● Request: Give every line of the rows below as a numbered list, skipping blank lines and leaving the pictures out.

● Supplied material:
==================================================
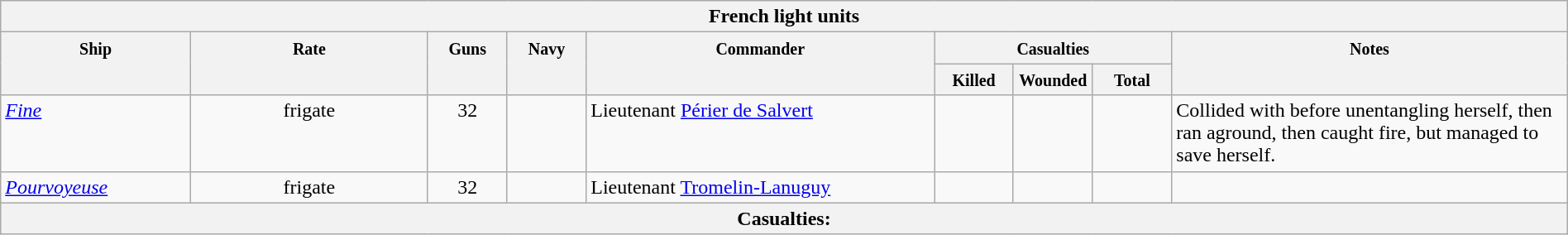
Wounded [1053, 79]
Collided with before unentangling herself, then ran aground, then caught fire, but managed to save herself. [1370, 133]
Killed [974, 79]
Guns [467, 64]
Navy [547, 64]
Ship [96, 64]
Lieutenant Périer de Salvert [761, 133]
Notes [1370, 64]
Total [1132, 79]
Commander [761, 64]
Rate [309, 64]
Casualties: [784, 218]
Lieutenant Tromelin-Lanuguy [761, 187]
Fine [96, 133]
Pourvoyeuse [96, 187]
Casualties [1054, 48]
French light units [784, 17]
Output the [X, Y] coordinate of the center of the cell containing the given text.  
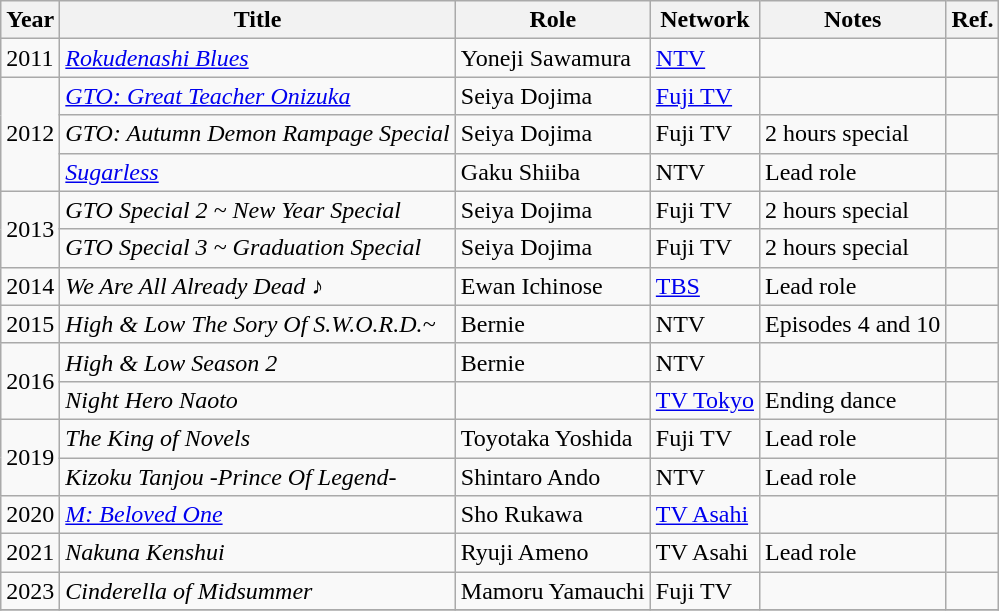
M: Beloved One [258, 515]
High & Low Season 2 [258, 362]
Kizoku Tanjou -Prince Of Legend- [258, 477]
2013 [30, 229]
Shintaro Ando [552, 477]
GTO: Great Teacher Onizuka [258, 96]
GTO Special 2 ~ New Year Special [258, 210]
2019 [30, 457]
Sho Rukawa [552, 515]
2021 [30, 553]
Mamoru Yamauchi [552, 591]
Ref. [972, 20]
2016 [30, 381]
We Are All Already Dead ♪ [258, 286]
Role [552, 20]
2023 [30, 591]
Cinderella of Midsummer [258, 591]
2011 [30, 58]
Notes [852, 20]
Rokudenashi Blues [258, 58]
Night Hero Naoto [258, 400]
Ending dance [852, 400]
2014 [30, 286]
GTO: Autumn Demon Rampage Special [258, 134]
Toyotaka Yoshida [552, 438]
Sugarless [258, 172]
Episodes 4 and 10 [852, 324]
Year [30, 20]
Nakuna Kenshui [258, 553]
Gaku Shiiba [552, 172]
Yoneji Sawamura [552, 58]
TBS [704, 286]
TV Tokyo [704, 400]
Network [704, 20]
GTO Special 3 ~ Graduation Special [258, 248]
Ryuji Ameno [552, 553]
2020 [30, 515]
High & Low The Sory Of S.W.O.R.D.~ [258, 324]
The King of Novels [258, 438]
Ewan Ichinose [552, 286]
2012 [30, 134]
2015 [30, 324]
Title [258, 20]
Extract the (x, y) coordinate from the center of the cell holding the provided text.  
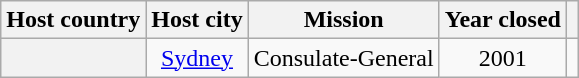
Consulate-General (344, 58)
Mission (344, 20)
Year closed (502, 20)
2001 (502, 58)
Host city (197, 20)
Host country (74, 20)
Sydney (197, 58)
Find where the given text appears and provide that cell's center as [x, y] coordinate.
==================================================
● Solution to this problem:
1. Wounded [1053, 79]
2. Collided with before unentangling herself, then ran aground, then caught fire, but managed to save herself. [1370, 133]
3. Killed [974, 79]
4. Guns [467, 64]
5. Navy [547, 64]
6. Ship [96, 64]
7. Lieutenant Périer de Salvert [761, 133]
8. Notes [1370, 64]
9. Total [1132, 79]
10. Commander [761, 64]
11. Rate [309, 64]
12. Casualties: [784, 218]
13. Lieutenant Tromelin-Lanuguy [761, 187]
14. Fine [96, 133]
15. Pourvoyeuse [96, 187]
16. Casualties [1054, 48]
17. French light units [784, 17]
18. Output the [X, Y] coordinate of the center of the cell containing the given text.  
19. M: Beloved One [258, 515]
20. High & Low Season 2 [258, 362]
21. Kizoku Tanjou -Prince Of Legend- [258, 477]
22. 2013 [30, 229]
23. Shintaro Ando [552, 477]
24. GTO: Great Teacher Onizuka [258, 96]
25. GTO Special 2 ~ New Year Special [258, 210]
26. 2019 [30, 457]
27. Sho Rukawa [552, 515]
28. 2021 [30, 553]
29. Mamoru Yamauchi [552, 591]
30. Ref. [972, 20]
31. 2016 [30, 381]
32. We Are All Already Dead ♪ [258, 286]
33. Role [552, 20]
34. 2023 [30, 591]
35. Cinderella of Midsummer [258, 591]
36. 2011 [30, 58]
37. Notes [852, 20]
38. Rokudenashi Blues [258, 58]
39. Night Hero Naoto [258, 400]
40. Ending dance [852, 400]
41. 2014 [30, 286]
42. GTO: Autumn Demon Rampage Special [258, 134]
43. Toyotaka Yoshida [552, 438]
44. Sugarless [258, 172]
45. Episodes 4 and 10 [852, 324]
46. Year [30, 20]
47. Nakuna Kenshui [258, 553]
48. Gaku Shiiba [552, 172]
49. Yoneji Sawamura [552, 58]
50. TBS [704, 286]
51. TV Tokyo [704, 400]
52. Network [704, 20]
53. GTO Special 3 ~ Graduation Special [258, 248]
54. Ryuji Ameno [552, 553]
55. 2020 [30, 515]
56. High & Low The Sory Of S.W.O.R.D.~ [258, 324]
57. The King of Novels [258, 438]
58. Ewan Ichinose [552, 286]
59. 2012 [30, 134]
60. 2015 [30, 324]
61. Title [258, 20]
62. Extract the (x, y) coordinate from the center of the cell holding the provided text.  
63. Consulate-General (344, 58)
64. Mission (344, 20)
65. Year closed (502, 20)
66. 2001 (502, 58)
67. Host city (197, 20)
68. Host country (74, 20)
69. Sydney (197, 58)
70. Find where the given text appears and provide that cell's center as [x, y] coordinate.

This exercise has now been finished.